#### Given records

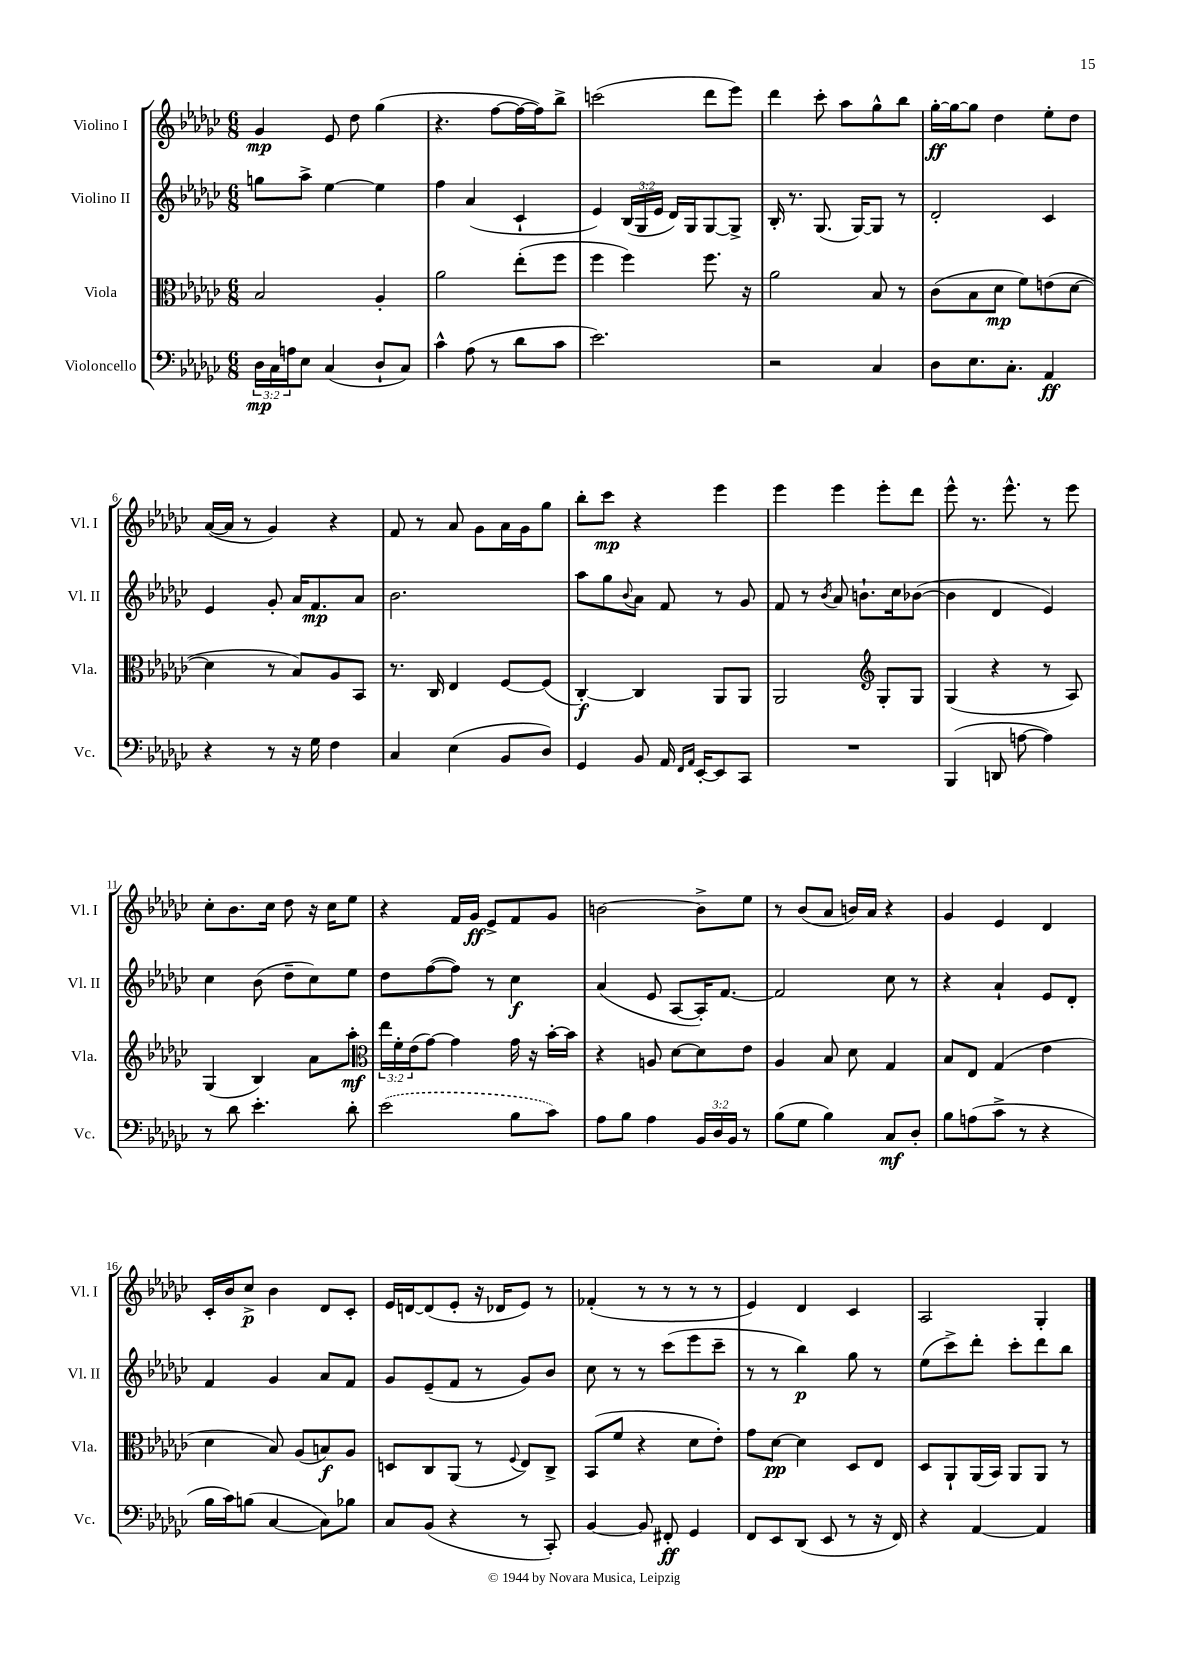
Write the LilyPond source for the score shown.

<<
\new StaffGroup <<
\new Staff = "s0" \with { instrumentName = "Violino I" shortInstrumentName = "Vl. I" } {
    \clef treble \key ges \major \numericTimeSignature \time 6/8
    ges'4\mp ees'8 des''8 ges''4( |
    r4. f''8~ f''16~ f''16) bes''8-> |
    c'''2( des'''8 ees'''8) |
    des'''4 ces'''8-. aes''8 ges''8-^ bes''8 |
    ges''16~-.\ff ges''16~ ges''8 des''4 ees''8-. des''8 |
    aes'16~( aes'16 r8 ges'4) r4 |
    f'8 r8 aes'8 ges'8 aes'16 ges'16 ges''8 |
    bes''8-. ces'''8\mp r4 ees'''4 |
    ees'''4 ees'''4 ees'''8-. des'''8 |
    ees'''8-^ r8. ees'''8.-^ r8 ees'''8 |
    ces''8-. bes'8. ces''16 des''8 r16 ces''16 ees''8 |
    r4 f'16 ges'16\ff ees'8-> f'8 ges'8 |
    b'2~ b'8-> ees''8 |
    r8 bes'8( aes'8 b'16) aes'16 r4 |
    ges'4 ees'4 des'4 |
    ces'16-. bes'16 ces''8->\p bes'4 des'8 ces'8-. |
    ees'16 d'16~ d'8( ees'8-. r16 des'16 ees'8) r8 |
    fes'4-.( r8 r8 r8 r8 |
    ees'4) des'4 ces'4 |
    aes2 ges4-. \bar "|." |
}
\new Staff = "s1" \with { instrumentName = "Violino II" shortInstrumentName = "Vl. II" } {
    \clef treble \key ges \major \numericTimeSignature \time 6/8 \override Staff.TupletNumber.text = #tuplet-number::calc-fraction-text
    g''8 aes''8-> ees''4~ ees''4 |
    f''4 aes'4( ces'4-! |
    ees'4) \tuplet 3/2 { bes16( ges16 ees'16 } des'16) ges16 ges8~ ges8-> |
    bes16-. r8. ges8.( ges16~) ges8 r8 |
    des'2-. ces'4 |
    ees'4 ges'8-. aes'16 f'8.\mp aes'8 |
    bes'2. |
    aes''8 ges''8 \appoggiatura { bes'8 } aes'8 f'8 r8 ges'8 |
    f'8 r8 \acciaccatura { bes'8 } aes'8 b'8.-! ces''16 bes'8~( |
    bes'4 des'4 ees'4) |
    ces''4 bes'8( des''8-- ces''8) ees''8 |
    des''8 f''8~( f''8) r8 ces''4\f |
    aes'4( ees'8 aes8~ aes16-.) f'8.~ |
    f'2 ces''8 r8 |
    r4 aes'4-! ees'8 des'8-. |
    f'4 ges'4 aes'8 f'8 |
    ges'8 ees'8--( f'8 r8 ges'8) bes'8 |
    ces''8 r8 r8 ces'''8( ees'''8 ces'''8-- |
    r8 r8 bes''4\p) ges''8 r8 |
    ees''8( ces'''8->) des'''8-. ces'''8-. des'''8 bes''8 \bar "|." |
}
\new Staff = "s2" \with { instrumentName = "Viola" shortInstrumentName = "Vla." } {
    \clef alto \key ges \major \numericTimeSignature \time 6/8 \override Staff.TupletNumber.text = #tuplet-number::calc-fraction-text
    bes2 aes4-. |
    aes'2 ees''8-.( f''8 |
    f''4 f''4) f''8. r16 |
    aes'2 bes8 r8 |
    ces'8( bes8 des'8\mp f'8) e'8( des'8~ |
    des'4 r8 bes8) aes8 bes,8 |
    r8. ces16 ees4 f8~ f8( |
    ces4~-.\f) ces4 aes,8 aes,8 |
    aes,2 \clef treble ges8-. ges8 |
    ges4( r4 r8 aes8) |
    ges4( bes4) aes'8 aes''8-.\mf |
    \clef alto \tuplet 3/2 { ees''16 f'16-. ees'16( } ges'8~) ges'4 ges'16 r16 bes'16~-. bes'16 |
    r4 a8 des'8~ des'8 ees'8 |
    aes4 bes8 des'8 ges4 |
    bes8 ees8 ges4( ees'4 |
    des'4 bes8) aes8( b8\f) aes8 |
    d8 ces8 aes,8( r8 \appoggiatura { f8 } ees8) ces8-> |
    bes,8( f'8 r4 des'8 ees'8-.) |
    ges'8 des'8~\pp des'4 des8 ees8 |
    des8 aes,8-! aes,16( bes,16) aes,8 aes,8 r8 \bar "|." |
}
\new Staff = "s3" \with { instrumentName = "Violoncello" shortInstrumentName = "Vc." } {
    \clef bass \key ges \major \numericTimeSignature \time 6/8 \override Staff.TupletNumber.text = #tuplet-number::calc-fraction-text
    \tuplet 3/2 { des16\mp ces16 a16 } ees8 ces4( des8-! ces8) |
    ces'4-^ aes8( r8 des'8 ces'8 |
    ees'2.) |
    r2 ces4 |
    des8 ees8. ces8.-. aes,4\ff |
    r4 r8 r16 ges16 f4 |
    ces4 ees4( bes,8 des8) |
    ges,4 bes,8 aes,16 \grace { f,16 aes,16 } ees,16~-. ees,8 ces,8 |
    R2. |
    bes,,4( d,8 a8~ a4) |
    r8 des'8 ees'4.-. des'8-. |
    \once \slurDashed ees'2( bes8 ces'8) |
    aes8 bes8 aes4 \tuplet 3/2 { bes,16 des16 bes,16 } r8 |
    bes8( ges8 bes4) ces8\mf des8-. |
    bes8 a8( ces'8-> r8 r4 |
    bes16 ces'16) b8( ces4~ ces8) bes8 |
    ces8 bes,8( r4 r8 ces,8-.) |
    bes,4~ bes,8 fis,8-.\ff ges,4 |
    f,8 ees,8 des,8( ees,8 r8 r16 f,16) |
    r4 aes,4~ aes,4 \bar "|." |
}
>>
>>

########
#### Given records

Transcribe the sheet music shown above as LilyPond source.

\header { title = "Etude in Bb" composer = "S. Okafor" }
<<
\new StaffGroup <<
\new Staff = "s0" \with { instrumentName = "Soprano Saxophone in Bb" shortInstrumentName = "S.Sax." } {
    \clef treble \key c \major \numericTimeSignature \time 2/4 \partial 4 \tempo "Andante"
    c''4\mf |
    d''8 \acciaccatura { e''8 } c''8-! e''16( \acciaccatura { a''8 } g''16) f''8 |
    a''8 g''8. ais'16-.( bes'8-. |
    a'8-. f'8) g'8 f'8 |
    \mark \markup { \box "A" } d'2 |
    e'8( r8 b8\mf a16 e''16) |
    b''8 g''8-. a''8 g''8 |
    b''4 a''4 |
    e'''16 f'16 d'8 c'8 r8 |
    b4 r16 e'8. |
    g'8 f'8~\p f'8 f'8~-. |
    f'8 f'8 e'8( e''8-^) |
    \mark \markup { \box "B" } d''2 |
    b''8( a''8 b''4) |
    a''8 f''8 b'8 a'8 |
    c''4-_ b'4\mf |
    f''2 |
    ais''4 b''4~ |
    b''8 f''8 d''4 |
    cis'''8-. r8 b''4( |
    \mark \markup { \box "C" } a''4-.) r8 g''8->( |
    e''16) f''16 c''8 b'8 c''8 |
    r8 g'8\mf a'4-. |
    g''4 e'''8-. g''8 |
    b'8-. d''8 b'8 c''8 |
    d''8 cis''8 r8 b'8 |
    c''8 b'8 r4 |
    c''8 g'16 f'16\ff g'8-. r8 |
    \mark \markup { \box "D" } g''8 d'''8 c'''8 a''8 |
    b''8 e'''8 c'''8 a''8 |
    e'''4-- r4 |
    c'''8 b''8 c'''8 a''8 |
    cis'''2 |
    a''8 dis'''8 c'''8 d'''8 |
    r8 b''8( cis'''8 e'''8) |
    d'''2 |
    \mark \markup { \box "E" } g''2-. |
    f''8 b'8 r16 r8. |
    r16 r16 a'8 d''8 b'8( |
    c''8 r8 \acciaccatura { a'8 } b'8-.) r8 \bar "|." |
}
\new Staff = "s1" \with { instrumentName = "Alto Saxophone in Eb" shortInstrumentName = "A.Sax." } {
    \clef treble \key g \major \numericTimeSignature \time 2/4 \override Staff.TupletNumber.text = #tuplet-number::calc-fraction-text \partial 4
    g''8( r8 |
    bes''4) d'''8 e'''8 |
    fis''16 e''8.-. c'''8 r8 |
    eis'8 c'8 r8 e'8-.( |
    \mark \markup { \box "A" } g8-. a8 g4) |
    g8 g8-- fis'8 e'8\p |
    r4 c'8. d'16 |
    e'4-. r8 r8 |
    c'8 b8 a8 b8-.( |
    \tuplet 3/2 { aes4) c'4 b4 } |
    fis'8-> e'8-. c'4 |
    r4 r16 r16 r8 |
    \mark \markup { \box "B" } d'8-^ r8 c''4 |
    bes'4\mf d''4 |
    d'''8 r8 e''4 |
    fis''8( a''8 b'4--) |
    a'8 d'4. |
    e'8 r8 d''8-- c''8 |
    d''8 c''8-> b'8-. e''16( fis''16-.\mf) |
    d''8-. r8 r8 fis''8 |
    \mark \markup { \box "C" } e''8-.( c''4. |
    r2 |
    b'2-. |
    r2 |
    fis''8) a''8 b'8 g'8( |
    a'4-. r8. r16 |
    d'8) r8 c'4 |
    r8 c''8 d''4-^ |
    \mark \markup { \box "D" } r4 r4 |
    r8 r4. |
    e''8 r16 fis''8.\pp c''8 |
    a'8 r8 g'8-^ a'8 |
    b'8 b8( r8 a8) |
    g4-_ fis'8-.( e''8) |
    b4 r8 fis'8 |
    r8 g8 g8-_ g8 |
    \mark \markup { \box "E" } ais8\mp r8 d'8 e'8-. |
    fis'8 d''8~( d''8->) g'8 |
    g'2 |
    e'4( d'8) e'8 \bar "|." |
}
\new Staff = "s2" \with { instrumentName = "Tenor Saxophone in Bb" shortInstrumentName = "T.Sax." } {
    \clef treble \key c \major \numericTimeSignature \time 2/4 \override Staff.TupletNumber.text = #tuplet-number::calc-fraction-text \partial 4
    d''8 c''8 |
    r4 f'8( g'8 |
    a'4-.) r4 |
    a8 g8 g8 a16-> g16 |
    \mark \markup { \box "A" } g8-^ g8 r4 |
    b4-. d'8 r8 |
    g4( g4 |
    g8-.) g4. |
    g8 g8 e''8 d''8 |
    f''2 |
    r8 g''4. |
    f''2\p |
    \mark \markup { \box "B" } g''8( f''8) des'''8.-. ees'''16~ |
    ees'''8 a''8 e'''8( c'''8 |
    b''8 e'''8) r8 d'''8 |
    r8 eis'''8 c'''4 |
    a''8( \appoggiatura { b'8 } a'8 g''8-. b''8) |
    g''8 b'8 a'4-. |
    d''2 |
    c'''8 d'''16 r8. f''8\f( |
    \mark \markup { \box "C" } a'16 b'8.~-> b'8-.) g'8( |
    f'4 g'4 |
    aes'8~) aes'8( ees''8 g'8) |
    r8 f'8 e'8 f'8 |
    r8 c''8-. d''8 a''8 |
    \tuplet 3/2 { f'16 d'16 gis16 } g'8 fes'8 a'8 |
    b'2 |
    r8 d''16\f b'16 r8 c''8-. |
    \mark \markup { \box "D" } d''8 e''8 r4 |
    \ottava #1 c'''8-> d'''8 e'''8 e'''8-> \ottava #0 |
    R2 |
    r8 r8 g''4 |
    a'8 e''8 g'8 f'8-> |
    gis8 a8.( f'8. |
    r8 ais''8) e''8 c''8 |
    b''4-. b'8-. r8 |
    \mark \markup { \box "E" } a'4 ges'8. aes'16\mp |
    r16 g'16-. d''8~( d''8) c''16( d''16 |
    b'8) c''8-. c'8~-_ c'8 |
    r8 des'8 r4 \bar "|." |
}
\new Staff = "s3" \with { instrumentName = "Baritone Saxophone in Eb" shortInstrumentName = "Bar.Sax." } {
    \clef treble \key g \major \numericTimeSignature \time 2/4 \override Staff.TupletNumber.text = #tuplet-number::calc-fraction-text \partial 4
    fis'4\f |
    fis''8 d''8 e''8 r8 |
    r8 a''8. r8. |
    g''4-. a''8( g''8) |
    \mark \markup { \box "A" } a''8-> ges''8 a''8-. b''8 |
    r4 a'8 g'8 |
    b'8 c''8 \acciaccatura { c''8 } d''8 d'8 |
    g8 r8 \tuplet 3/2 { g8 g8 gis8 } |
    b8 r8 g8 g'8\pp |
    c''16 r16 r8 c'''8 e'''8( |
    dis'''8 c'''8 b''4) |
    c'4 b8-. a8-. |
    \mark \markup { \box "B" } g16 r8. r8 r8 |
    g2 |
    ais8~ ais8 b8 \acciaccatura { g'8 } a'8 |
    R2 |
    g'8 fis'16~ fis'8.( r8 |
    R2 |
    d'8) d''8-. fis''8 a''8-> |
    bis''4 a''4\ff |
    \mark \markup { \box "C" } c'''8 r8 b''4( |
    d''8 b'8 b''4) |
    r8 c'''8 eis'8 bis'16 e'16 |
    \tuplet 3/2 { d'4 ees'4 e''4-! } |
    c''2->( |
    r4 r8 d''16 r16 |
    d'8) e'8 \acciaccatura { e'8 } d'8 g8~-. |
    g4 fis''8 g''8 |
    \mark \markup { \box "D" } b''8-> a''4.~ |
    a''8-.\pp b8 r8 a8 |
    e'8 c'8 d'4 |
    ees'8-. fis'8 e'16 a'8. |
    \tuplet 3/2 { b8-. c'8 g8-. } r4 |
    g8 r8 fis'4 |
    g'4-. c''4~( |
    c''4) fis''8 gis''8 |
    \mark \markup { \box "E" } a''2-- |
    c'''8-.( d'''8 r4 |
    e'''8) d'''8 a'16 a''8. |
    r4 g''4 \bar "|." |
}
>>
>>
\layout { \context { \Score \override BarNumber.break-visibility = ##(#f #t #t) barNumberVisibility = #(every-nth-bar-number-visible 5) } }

########

→ **Exercise goal**: How many lines in the rows above contain the string "appoggiatura"? Give only the number.

→ **Final result**: 3